WHAT YOU SHOULD DO: Without including any images, reproduce each entry exactly.

DATA FOR THIS EXERCISE:
____

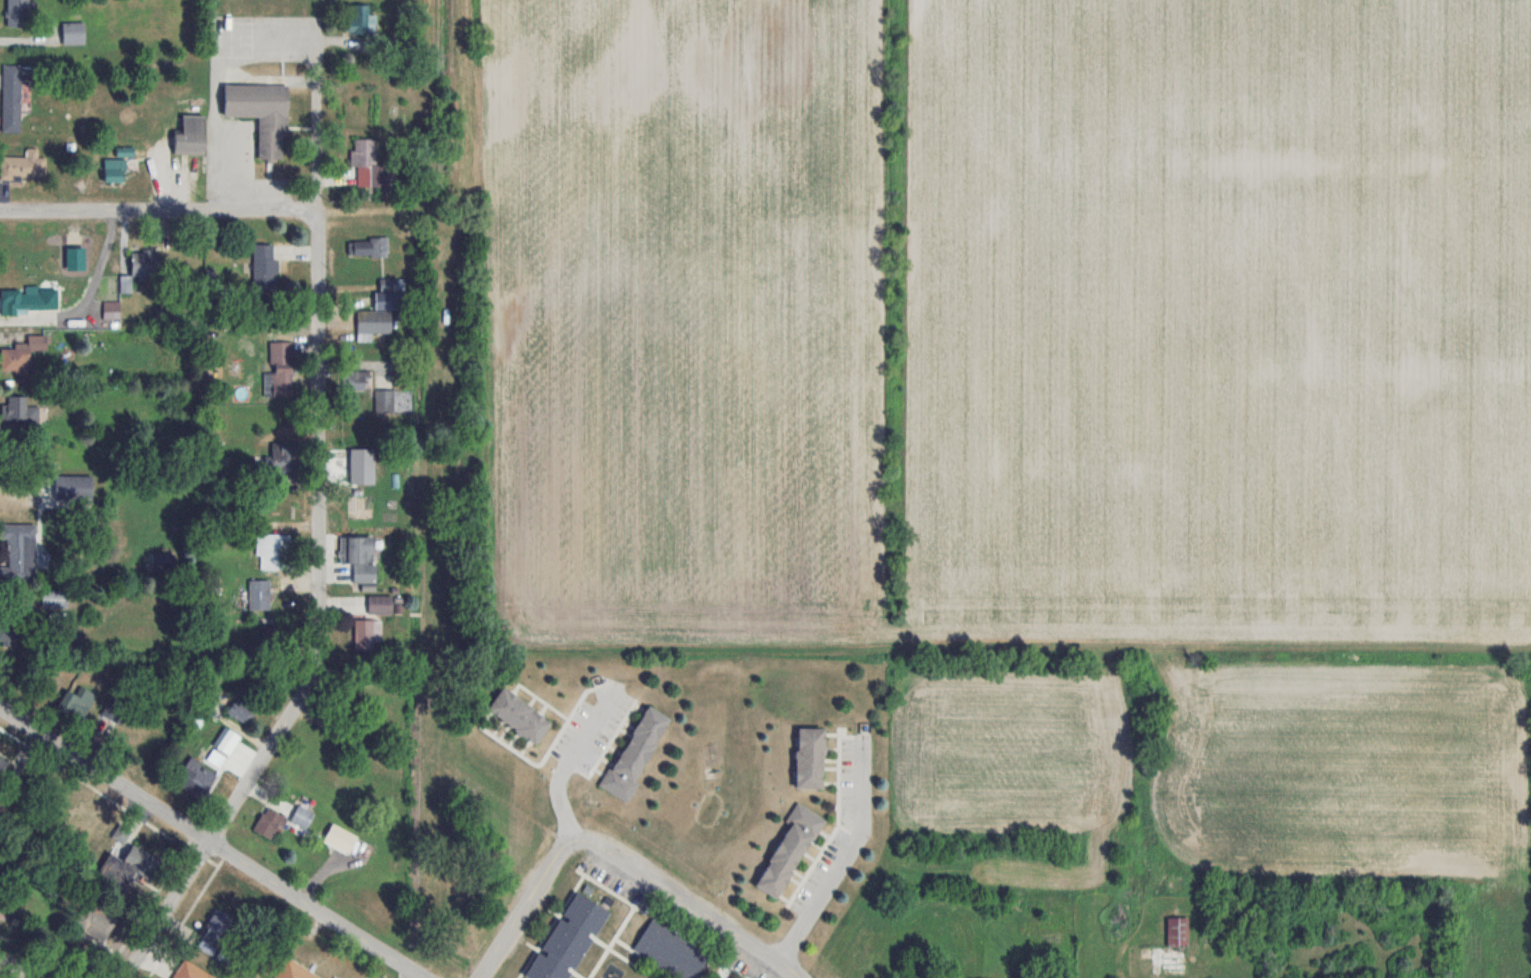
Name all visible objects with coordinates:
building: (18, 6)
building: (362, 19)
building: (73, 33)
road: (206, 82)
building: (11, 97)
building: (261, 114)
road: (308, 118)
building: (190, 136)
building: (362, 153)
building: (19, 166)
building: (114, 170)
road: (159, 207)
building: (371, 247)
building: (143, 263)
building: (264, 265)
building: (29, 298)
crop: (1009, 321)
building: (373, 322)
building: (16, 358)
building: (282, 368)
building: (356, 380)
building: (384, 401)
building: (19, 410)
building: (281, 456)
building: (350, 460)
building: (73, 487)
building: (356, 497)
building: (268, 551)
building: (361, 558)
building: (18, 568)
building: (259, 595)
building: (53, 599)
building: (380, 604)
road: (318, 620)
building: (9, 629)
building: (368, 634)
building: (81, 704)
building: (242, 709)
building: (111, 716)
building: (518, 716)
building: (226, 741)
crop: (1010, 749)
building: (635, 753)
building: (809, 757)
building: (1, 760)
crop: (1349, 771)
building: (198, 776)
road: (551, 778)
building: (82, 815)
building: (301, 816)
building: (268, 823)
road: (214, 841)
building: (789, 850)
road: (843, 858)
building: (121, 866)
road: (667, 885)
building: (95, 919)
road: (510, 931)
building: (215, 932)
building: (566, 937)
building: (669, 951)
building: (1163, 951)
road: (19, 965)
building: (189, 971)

____

ANSWER TO THE PROBLEM:
Name all visible objects with coordinates:
building: (18, 6)
building: (362, 19)
building: (73, 33)
road: (206, 82)
building: (11, 97)
building: (261, 114)
road: (308, 118)
building: (190, 136)
building: (362, 153)
building: (19, 166)
building: (114, 170)
road: (159, 207)
building: (371, 247)
building: (143, 263)
building: (264, 265)
building: (29, 298)
crop: (1009, 321)
building: (373, 322)
building: (16, 358)
building: (282, 368)
building: (356, 380)
building: (384, 401)
building: (19, 410)
building: (281, 456)
building: (350, 460)
building: (73, 487)
building: (356, 497)
building: (268, 551)
building: (361, 558)
building: (18, 568)
building: (259, 595)
building: (53, 599)
building: (380, 604)
road: (318, 620)
building: (9, 629)
building: (368, 634)
building: (81, 704)
building: (242, 709)
building: (111, 716)
building: (518, 716)
building: (226, 741)
crop: (1010, 749)
building: (635, 753)
building: (809, 757)
building: (1, 760)
crop: (1349, 771)
building: (198, 776)
road: (551, 778)
building: (82, 815)
building: (301, 816)
building: (268, 823)
road: (214, 841)
building: (789, 850)
road: (843, 858)
building: (121, 866)
road: (667, 885)
building: (95, 919)
road: (510, 931)
building: (215, 932)
building: (566, 937)
building: (669, 951)
building: (1163, 951)
road: (19, 965)
building: (189, 971)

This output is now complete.